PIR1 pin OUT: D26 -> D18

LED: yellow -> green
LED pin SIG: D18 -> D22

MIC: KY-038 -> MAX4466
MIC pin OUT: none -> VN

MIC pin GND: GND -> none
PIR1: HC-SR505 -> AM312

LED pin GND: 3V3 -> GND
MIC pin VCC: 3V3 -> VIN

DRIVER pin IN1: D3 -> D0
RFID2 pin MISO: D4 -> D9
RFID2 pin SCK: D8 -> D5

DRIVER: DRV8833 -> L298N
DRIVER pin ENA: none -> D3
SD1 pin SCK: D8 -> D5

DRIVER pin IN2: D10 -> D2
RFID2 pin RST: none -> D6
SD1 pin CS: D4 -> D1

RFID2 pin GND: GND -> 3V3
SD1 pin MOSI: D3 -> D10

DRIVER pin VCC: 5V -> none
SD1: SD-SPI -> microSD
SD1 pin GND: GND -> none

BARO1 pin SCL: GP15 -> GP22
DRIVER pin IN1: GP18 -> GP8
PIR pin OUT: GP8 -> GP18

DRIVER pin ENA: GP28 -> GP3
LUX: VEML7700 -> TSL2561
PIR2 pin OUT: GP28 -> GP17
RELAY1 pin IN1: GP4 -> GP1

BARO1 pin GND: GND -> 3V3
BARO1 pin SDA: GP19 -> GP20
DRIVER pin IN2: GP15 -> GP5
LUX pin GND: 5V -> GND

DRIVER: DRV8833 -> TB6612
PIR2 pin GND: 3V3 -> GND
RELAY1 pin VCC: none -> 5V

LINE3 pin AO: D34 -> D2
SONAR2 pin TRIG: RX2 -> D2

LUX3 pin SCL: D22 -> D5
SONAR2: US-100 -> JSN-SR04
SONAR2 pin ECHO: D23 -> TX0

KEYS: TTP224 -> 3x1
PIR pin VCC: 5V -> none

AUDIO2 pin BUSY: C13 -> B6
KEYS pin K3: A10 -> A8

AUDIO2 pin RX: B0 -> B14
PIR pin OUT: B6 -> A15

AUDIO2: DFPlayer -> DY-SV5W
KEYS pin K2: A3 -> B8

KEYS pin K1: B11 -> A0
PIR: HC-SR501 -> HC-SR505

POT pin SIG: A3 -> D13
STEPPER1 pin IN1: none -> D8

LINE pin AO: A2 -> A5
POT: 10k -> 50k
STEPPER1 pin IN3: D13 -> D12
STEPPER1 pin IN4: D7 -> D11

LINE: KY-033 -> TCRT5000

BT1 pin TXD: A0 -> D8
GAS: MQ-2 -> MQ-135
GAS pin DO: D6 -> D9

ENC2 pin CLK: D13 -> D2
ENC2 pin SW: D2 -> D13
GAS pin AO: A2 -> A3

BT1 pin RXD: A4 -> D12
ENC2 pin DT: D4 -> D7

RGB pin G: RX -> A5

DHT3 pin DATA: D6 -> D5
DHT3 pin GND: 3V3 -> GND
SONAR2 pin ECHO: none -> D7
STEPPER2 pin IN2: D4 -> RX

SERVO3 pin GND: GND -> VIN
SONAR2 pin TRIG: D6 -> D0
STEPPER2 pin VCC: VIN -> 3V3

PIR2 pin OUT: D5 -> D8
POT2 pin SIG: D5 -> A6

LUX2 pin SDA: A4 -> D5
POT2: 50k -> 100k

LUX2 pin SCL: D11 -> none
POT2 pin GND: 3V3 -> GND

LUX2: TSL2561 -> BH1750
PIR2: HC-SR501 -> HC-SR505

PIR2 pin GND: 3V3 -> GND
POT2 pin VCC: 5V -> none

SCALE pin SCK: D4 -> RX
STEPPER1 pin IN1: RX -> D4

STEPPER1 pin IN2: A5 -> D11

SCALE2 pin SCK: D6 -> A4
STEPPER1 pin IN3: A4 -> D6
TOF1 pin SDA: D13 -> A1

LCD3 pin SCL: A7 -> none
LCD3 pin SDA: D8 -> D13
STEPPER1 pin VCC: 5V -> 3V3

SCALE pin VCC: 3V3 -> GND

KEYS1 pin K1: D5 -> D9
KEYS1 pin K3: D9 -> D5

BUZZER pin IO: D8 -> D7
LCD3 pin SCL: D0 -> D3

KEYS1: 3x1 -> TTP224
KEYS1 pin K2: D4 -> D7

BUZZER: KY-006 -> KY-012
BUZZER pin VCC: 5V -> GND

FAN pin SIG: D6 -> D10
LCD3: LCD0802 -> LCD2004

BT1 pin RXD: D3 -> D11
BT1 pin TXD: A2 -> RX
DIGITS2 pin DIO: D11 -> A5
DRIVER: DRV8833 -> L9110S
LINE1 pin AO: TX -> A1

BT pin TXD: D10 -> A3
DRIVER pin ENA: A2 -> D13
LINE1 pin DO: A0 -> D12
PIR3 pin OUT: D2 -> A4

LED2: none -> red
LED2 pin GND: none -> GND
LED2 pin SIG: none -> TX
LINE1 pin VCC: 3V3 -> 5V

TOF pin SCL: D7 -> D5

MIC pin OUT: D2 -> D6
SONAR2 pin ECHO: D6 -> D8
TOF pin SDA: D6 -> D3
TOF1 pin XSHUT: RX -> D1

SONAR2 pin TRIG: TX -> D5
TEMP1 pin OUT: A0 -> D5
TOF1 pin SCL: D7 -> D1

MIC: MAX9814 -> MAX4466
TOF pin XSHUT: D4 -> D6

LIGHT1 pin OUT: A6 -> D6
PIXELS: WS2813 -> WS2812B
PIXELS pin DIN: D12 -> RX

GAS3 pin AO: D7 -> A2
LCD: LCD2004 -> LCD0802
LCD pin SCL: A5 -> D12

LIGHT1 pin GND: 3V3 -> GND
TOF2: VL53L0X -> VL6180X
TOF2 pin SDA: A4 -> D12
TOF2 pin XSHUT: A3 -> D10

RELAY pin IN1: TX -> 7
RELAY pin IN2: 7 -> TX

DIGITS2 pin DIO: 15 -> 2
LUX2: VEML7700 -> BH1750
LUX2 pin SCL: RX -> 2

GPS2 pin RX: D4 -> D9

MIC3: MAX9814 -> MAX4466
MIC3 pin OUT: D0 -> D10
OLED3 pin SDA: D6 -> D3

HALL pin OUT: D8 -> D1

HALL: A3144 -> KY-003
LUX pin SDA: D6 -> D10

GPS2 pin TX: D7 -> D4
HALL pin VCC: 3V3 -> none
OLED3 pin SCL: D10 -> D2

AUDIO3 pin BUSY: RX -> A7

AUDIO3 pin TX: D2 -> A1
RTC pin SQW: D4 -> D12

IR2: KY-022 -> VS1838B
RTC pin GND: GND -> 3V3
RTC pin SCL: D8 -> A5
★ ★ ★ ★ ★
About this task
Work out how many lines of the data hold the string "XSHUT". Reply with that number alone.

Answer section
3